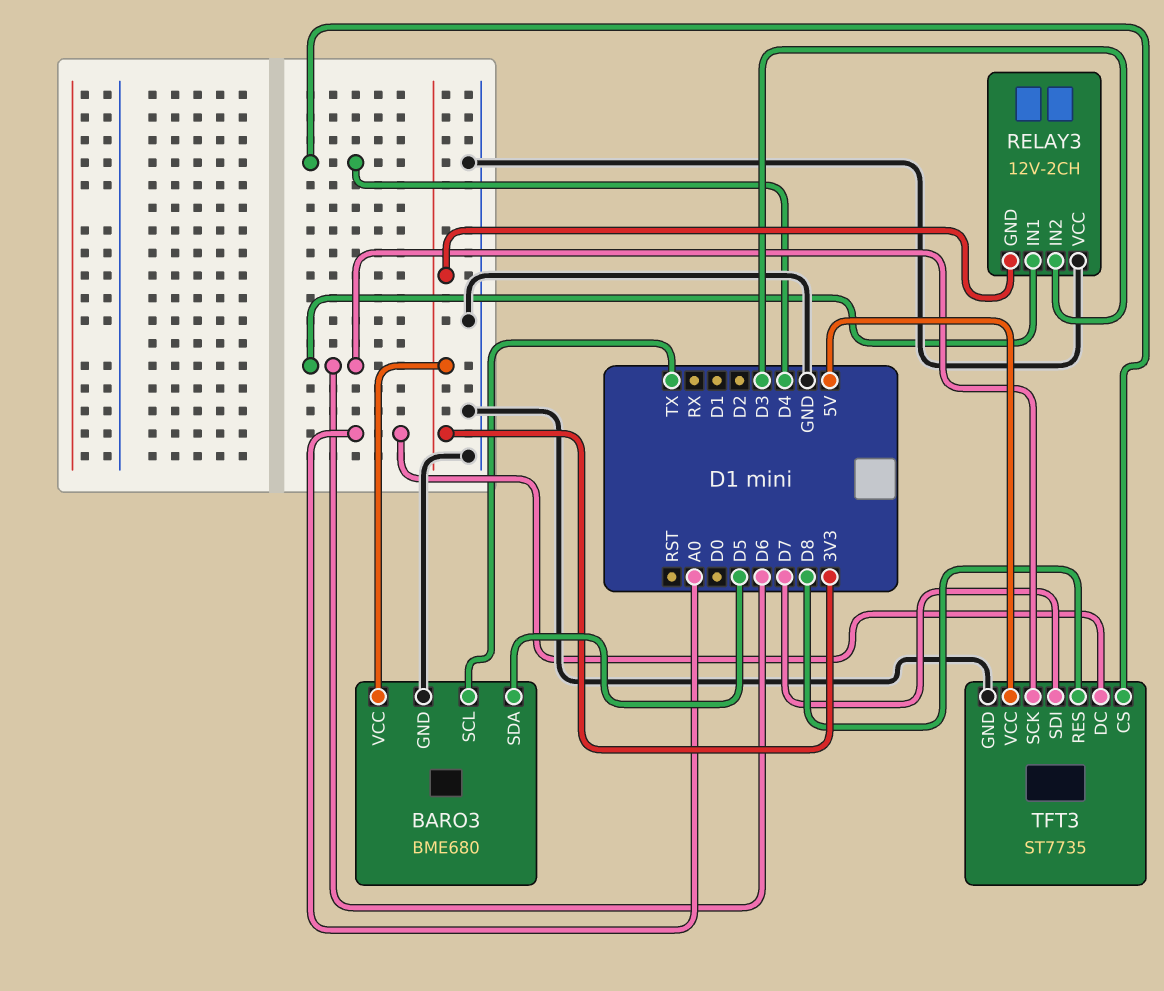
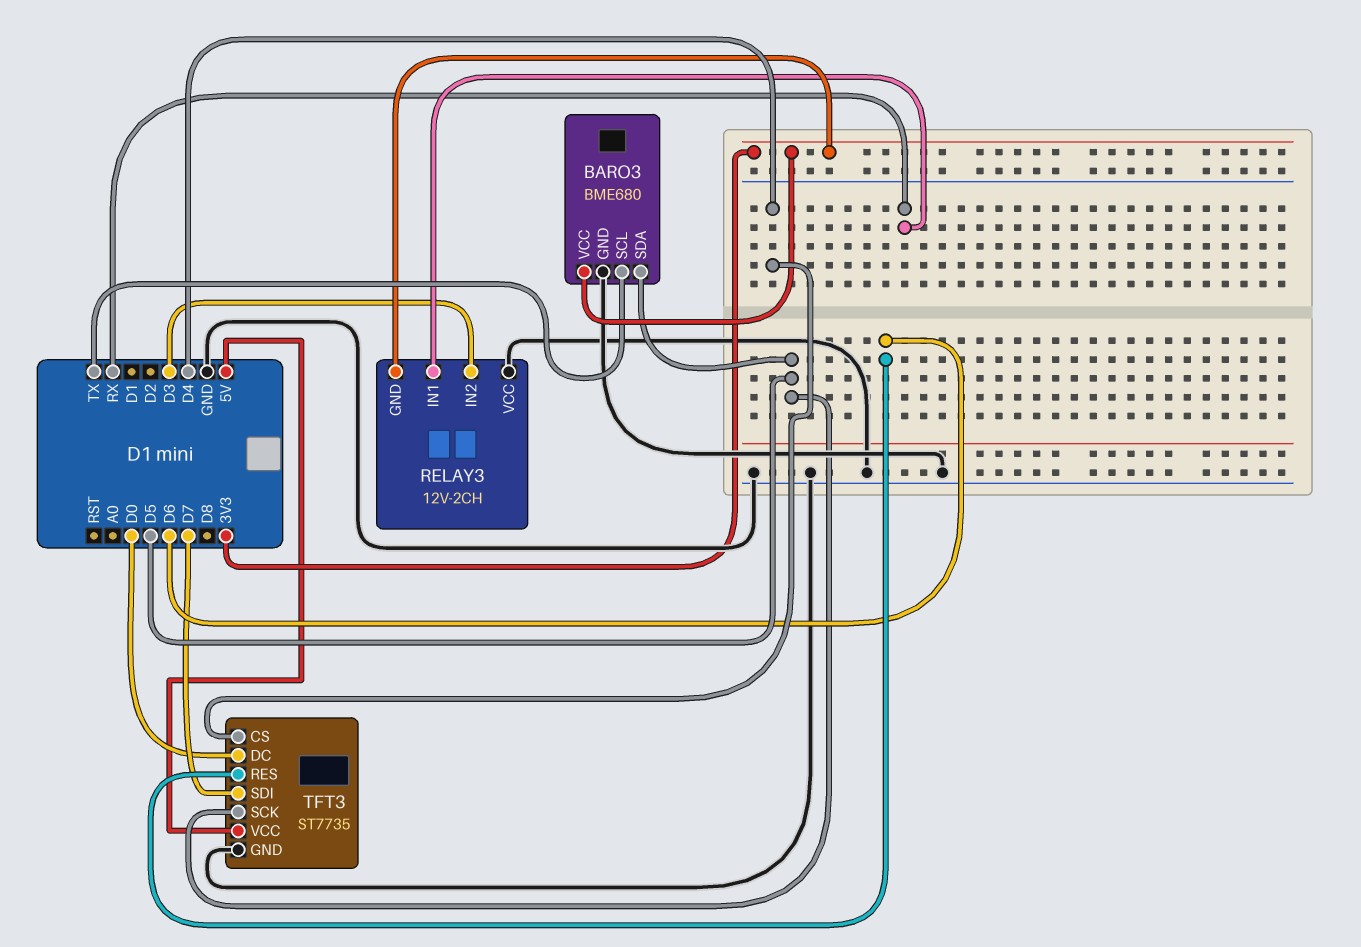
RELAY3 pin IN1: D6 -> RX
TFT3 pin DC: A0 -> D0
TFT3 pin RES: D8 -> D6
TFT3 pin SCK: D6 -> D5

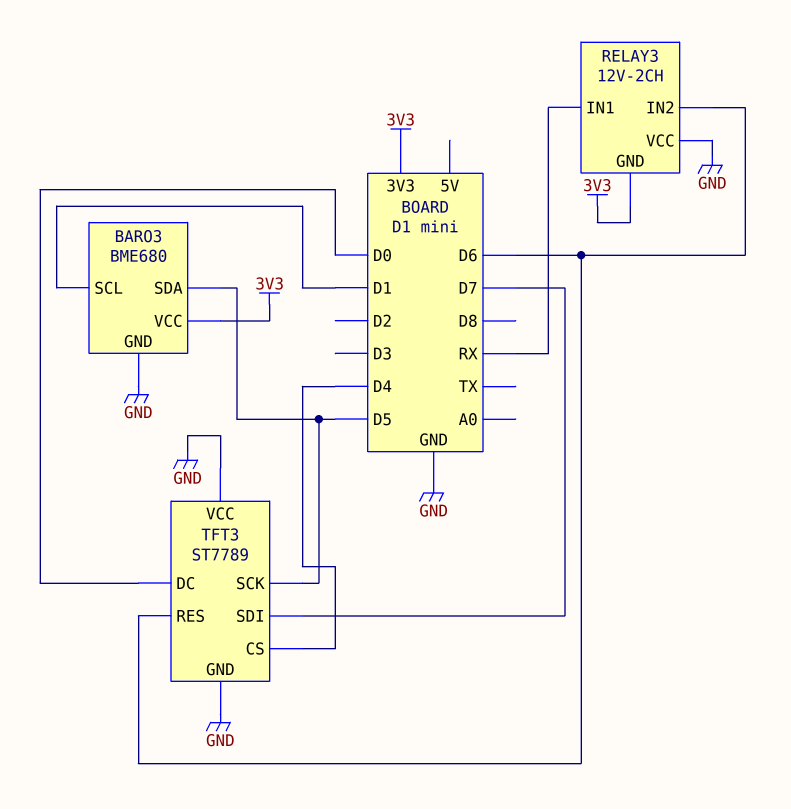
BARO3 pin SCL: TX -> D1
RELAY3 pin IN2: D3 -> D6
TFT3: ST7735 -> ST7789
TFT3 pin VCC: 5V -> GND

_ _ _ _

▶ [To do]:
Everything from the line with "TFT3 pin SCK: D6 -> D5" through the end of the records above, both ends included, is to be reproduced exactly, and nothing outside that span; the pictures are to be dropped.

▶ [Answer to the exercise]:
TFT3 pin SCK: D6 -> D5

BARO3 pin SCL: TX -> D1
RELAY3 pin IN2: D3 -> D6
TFT3: ST7735 -> ST7789
TFT3 pin VCC: 5V -> GND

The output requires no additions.